=== PROBLEM TO WORK ON ===
Could you transcribe all the entries exactly, omitting the pictures?

=== SOURCE DATA ===
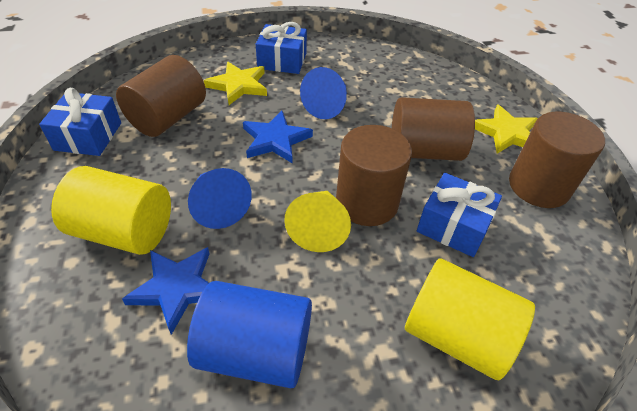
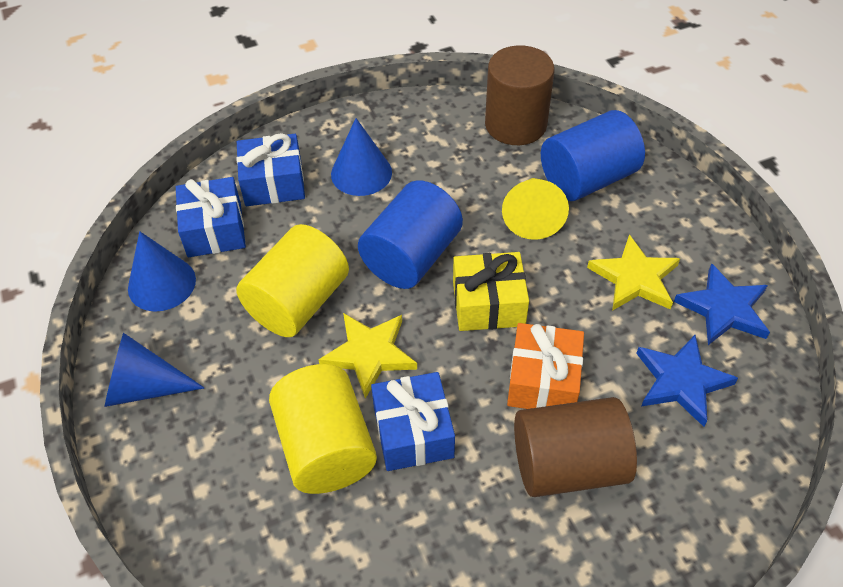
blue cone: 2 -> 3
blue cylinder: 1 -> 2
brown cylinder: 4 -> 2
orange gift: 0 -> 1
yellow gift: 0 -> 1

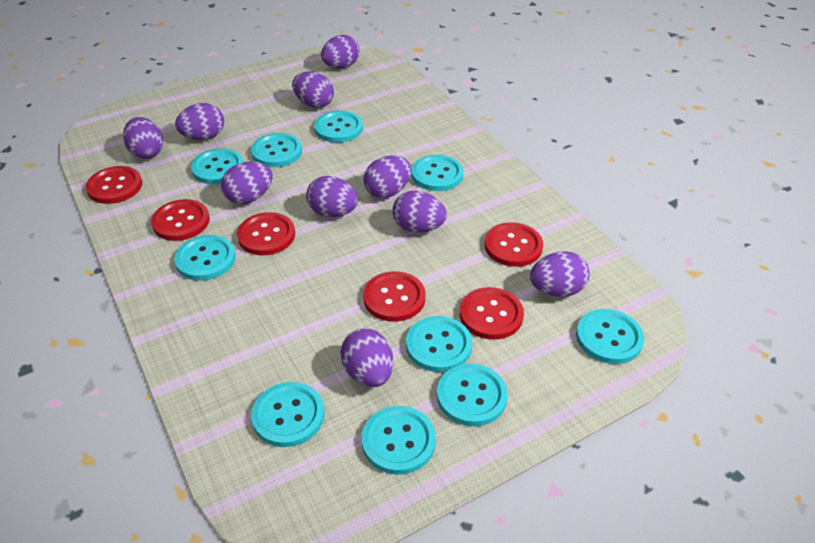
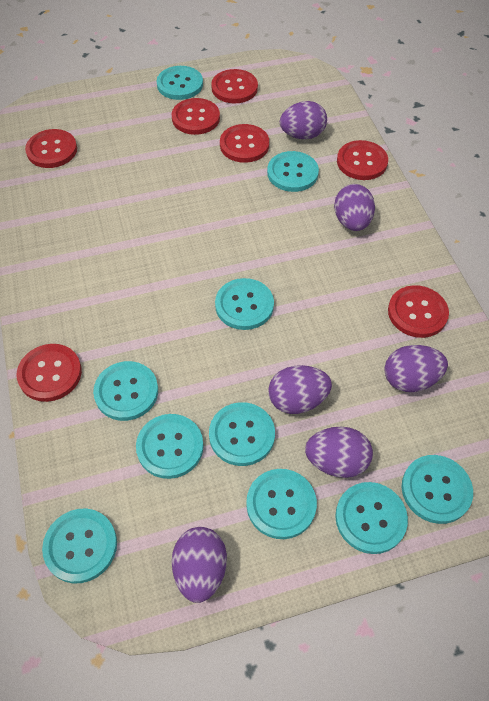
purple egg: 10 -> 6
red button: 6 -> 7

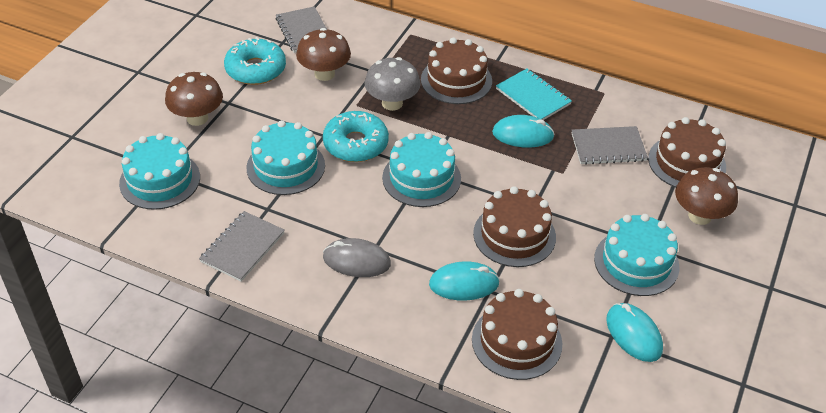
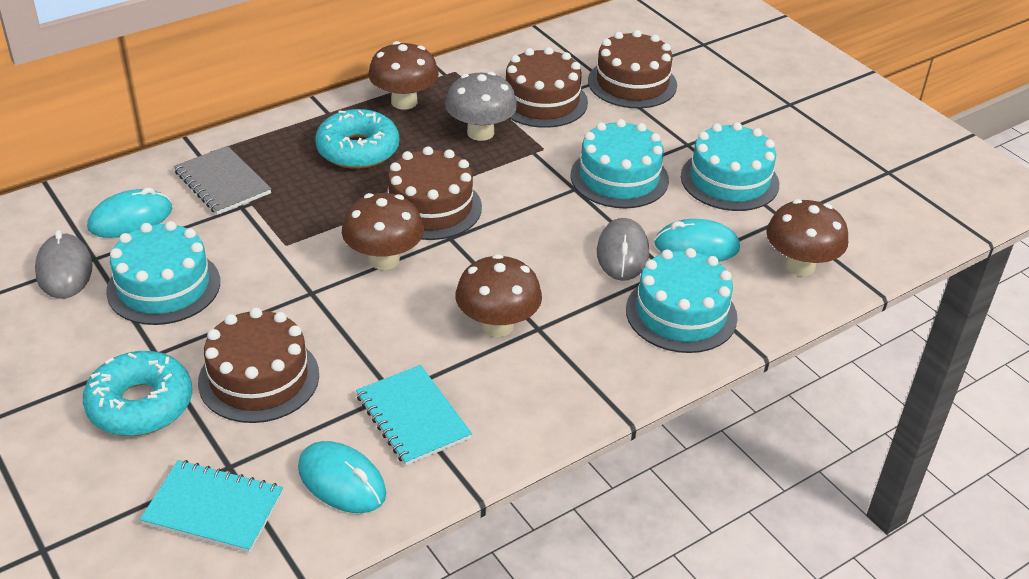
brown mushroom: 3 -> 4
grey mouse: 1 -> 2
grey notebook: 3 -> 1
turquoise notebook: 1 -> 2

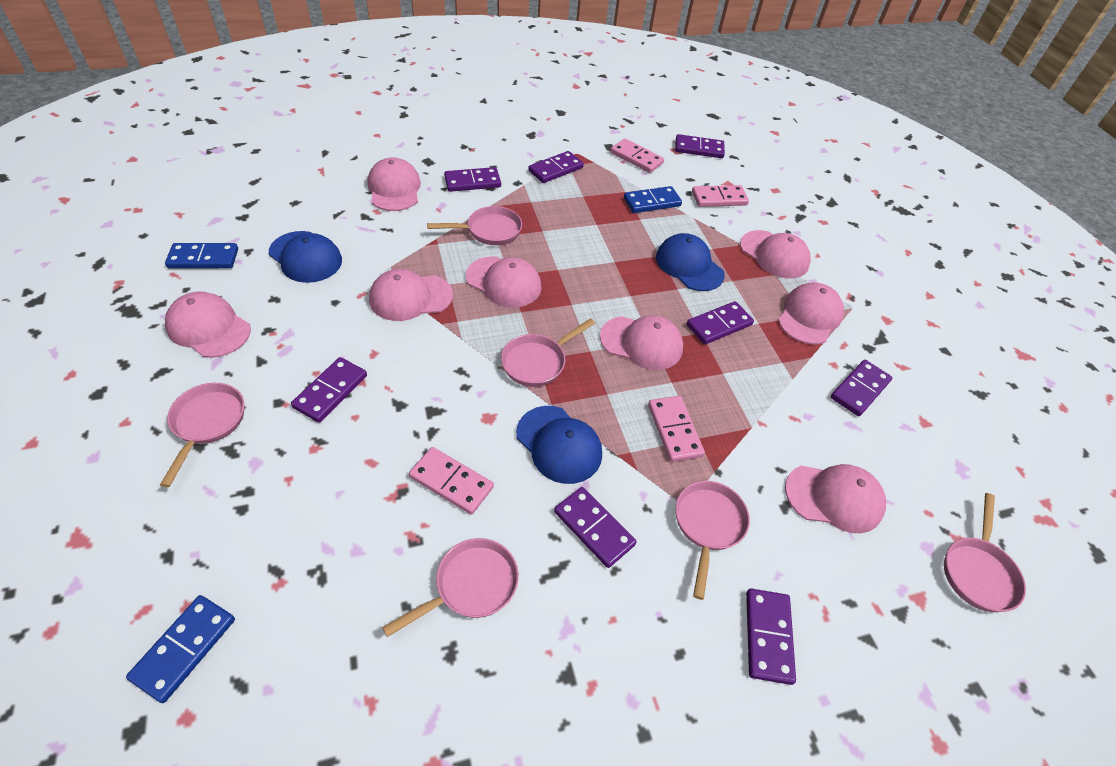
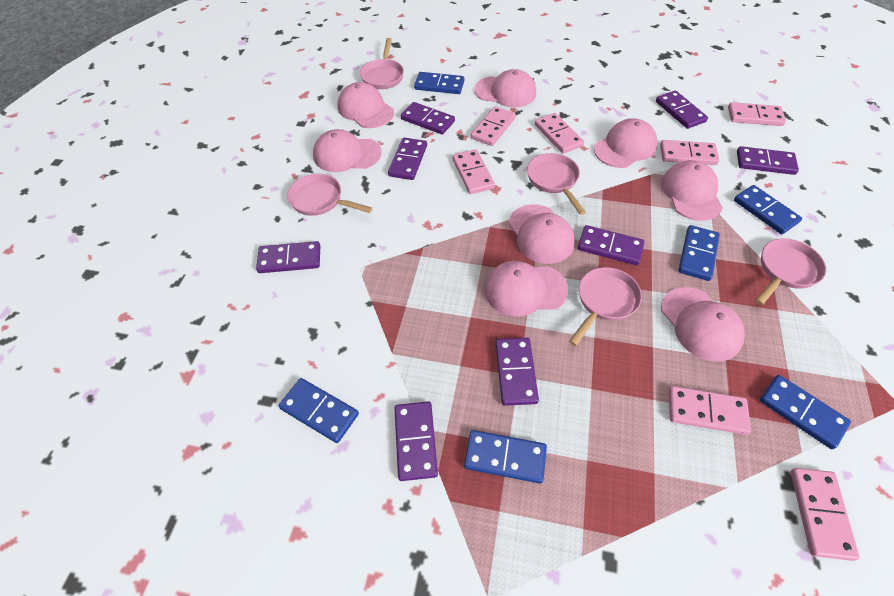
blue cap: 3 -> 0
blue domino: 3 -> 6
pink domino: 4 -> 7
pink pan: 6 -> 5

=== ANSWER TO THIS PROBLEM ===
blue cone: 2 -> 3
blue cylinder: 1 -> 2
brown cylinder: 4 -> 2
orange gift: 0 -> 1
yellow gift: 0 -> 1

purple egg: 10 -> 6
red button: 6 -> 7

brown mushroom: 3 -> 4
grey mouse: 1 -> 2
grey notebook: 3 -> 1
turquoise notebook: 1 -> 2

blue cap: 3 -> 0
blue domino: 3 -> 6
pink domino: 4 -> 7
pink pan: 6 -> 5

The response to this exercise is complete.